A line belongs in the answer only if it contains the word "black"; copy every such line from the listing below.

Start of Block

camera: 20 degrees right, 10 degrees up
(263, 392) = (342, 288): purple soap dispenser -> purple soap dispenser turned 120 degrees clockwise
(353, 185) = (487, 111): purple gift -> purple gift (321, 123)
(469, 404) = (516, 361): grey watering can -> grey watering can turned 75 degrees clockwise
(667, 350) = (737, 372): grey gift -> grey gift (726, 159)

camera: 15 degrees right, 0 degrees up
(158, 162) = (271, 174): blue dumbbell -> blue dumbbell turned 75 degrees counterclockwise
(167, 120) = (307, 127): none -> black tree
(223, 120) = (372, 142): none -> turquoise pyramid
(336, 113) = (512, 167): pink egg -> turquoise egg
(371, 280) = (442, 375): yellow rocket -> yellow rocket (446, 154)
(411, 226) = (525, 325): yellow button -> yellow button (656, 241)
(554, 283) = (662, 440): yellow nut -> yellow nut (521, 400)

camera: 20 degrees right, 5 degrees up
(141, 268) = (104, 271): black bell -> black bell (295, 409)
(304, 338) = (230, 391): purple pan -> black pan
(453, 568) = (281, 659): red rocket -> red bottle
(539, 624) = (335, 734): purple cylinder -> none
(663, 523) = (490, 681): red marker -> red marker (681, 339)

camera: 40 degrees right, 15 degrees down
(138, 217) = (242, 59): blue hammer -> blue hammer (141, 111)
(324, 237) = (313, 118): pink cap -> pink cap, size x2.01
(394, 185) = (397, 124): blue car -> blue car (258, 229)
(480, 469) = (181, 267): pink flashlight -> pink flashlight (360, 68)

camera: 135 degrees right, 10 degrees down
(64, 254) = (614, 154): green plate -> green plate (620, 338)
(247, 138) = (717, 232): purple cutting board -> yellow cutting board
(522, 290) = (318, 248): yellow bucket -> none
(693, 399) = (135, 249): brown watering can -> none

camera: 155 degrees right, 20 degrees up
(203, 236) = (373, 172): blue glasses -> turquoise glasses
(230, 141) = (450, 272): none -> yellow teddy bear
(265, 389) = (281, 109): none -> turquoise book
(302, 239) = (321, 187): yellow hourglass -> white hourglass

End of Block

=== SOLUTION ===
(167, 120) = (307, 127): none -> black tree
(141, 268) = (104, 271): black bell -> black bell (295, 409)
(304, 338) = (230, 391): purple pan -> black pan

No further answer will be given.